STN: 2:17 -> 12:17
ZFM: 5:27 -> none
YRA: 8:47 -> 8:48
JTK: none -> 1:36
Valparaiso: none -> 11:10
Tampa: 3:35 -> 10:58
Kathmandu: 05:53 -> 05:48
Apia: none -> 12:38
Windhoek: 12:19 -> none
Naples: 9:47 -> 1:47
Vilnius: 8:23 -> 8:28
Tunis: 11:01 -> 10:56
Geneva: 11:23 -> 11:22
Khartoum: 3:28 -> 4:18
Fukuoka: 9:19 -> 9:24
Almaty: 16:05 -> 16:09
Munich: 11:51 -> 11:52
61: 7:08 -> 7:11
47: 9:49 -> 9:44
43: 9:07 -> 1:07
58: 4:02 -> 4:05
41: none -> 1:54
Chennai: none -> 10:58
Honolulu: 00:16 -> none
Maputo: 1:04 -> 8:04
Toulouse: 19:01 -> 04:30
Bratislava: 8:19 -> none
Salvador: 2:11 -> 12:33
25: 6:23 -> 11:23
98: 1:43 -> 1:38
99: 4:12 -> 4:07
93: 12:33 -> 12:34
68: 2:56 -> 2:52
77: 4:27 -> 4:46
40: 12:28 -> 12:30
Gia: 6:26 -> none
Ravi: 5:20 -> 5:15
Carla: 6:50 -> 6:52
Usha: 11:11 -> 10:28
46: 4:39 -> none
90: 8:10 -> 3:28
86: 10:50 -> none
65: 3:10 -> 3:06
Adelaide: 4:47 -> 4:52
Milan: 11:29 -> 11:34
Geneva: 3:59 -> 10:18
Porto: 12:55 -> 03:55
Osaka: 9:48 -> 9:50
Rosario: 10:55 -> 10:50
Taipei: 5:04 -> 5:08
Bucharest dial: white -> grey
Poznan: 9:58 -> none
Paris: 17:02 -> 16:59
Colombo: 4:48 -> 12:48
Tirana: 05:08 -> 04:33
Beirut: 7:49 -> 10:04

##########

What you will do: Turn every line in the records above into one numbered list, leaving out any blank lines.

Expected output:
1. STN: 2:17 -> 12:17
2. ZFM: 5:27 -> none
3. YRA: 8:47 -> 8:48
4. JTK: none -> 1:36
5. Valparaiso: none -> 11:10
6. Tampa: 3:35 -> 10:58
7. Kathmandu: 05:53 -> 05:48
8. Apia: none -> 12:38
9. Windhoek: 12:19 -> none
10. Naples: 9:47 -> 1:47
11. Vilnius: 8:23 -> 8:28
12. Tunis: 11:01 -> 10:56
13. Geneva: 11:23 -> 11:22
14. Khartoum: 3:28 -> 4:18
15. Fukuoka: 9:19 -> 9:24
16. Almaty: 16:05 -> 16:09
17. Munich: 11:51 -> 11:52
18. 61: 7:08 -> 7:11
19. 47: 9:49 -> 9:44
20. 43: 9:07 -> 1:07
21. 58: 4:02 -> 4:05
22. 41: none -> 1:54
23. Chennai: none -> 10:58
24. Honolulu: 00:16 -> none
25. Maputo: 1:04 -> 8:04
26. Toulouse: 19:01 -> 04:30
27. Bratislava: 8:19 -> none
28. Salvador: 2:11 -> 12:33
29. 25: 6:23 -> 11:23
30. 98: 1:43 -> 1:38
31. 99: 4:12 -> 4:07
32. 93: 12:33 -> 12:34
33. 68: 2:56 -> 2:52
34. 77: 4:27 -> 4:46
35. 40: 12:28 -> 12:30
36. Gia: 6:26 -> none
37. Ravi: 5:20 -> 5:15
38. Carla: 6:50 -> 6:52
39. Usha: 11:11 -> 10:28
40. 46: 4:39 -> none
41. 90: 8:10 -> 3:28
42. 86: 10:50 -> none
43. 65: 3:10 -> 3:06
44. Adelaide: 4:47 -> 4:52
45. Milan: 11:29 -> 11:34
46. Geneva: 3:59 -> 10:18
47. Porto: 12:55 -> 03:55
48. Osaka: 9:48 -> 9:50
49. Rosario: 10:55 -> 10:50
50. Taipei: 5:04 -> 5:08
51. Bucharest dial: white -> grey
52. Poznan: 9:58 -> none
53. Paris: 17:02 -> 16:59
54. Colombo: 4:48 -> 12:48
55. Tirana: 05:08 -> 04:33
56. Beirut: 7:49 -> 10:04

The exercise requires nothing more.